_EXERCISE_
Please find the lines in the following records that hold "moved", and copy them.

_INFORMATION SUPPLIED_
--------------------------------

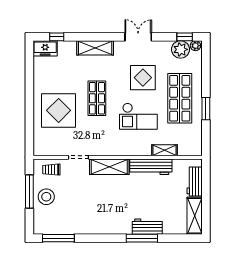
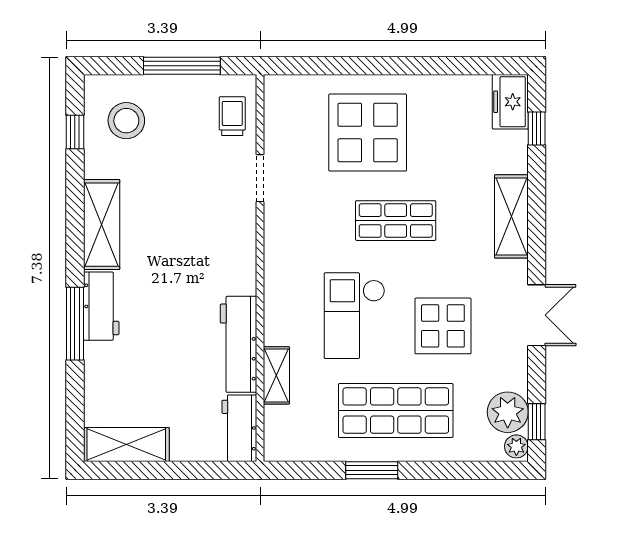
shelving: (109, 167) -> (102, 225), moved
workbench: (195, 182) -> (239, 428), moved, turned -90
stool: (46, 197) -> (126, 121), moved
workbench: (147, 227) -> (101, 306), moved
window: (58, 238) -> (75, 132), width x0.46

--------------------------------

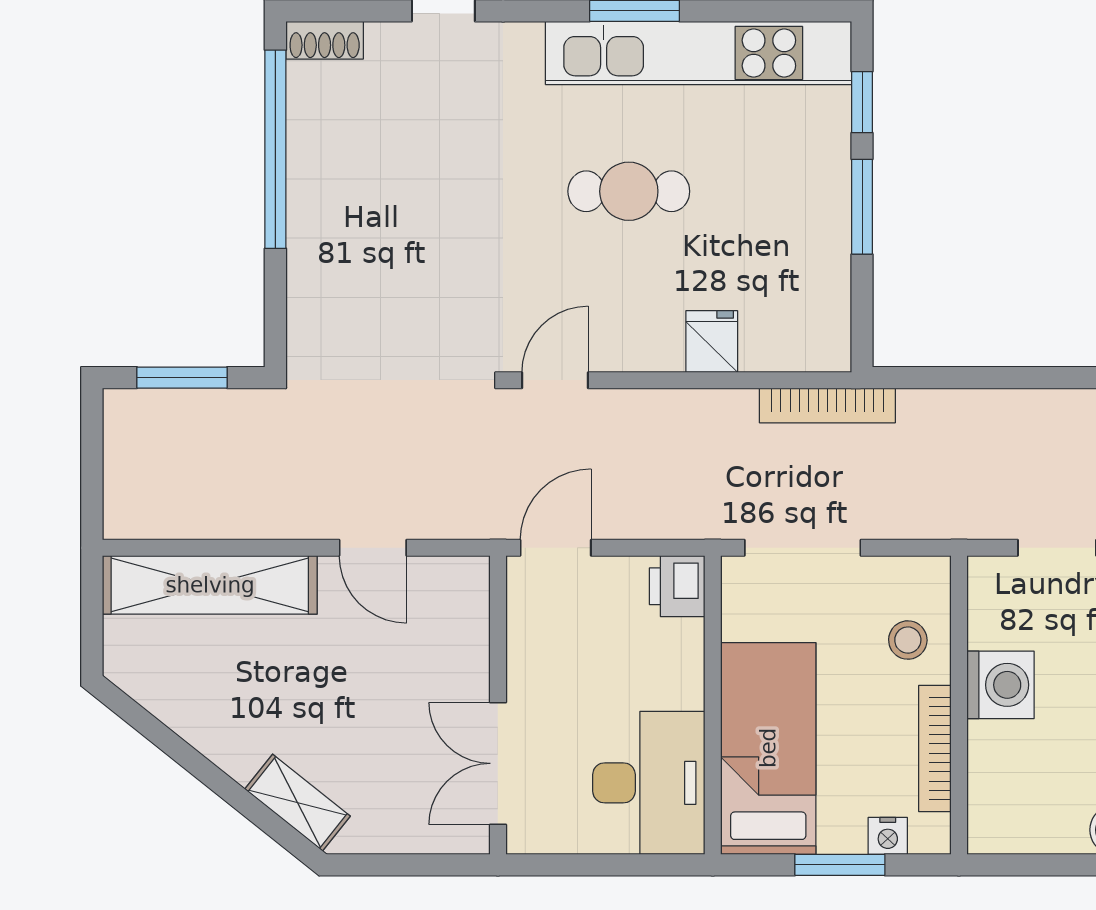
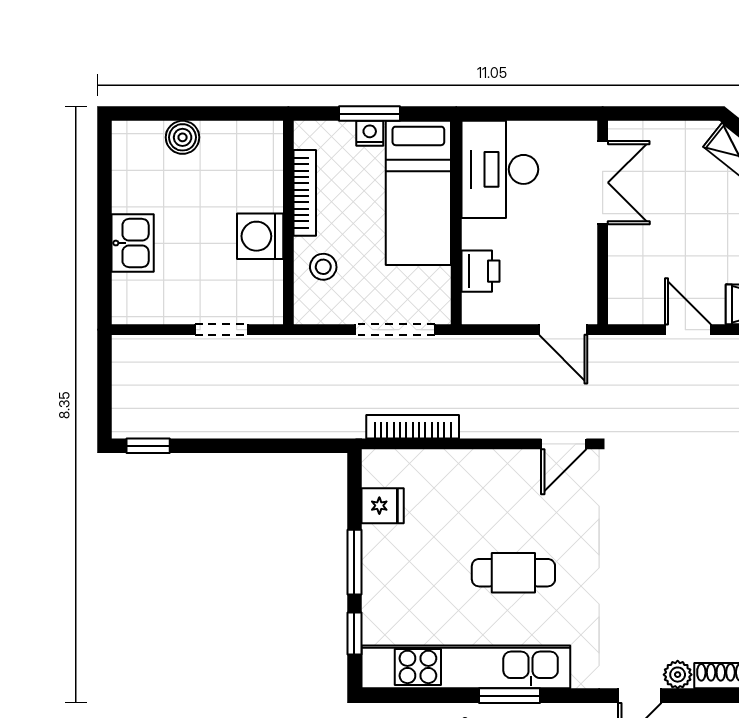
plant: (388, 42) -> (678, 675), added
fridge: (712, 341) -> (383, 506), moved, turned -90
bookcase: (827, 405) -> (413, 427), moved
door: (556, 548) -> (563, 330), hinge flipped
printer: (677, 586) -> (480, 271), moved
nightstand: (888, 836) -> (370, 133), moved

--------------------------------

_RESULT_
shelving: (109, 167) -> (102, 225), moved
workbench: (195, 182) -> (239, 428), moved, turned -90
stool: (46, 197) -> (126, 121), moved
workbench: (147, 227) -> (101, 306), moved
fridge: (712, 341) -> (383, 506), moved, turned -90
bookcase: (827, 405) -> (413, 427), moved
printer: (677, 586) -> (480, 271), moved
nightstand: (888, 836) -> (370, 133), moved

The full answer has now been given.